● TO DO:
For this exercise, reproduce each entry below exactly, excluding pictures.

RECORDS PROVIDED below:

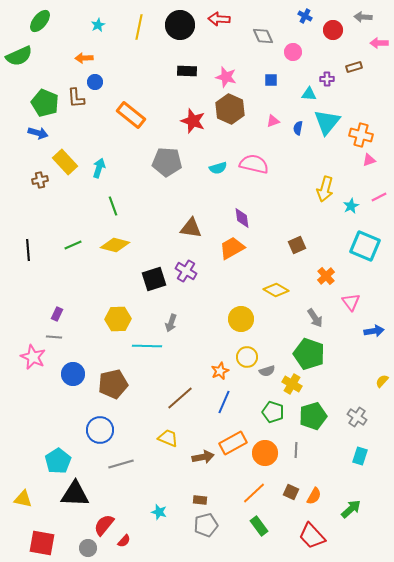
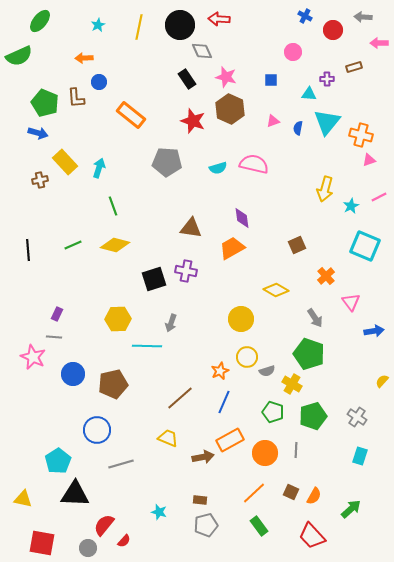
gray diamond at (263, 36): moved 61 px left, 15 px down
black rectangle at (187, 71): moved 8 px down; rotated 54 degrees clockwise
blue circle at (95, 82): moved 4 px right
purple cross at (186, 271): rotated 20 degrees counterclockwise
blue circle at (100, 430): moved 3 px left
orange rectangle at (233, 443): moved 3 px left, 3 px up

End of RECORDS PROVIDED.

● OUTPUT OF THE TASK:
gray diamond at (263, 36): moved 61 px left, 15 px down
black rectangle at (187, 71): moved 8 px down; rotated 54 degrees clockwise
blue circle at (95, 82): moved 4 px right
purple cross at (186, 271): rotated 20 degrees counterclockwise
blue circle at (100, 430): moved 3 px left
orange rectangle at (233, 443): moved 3 px left, 3 px up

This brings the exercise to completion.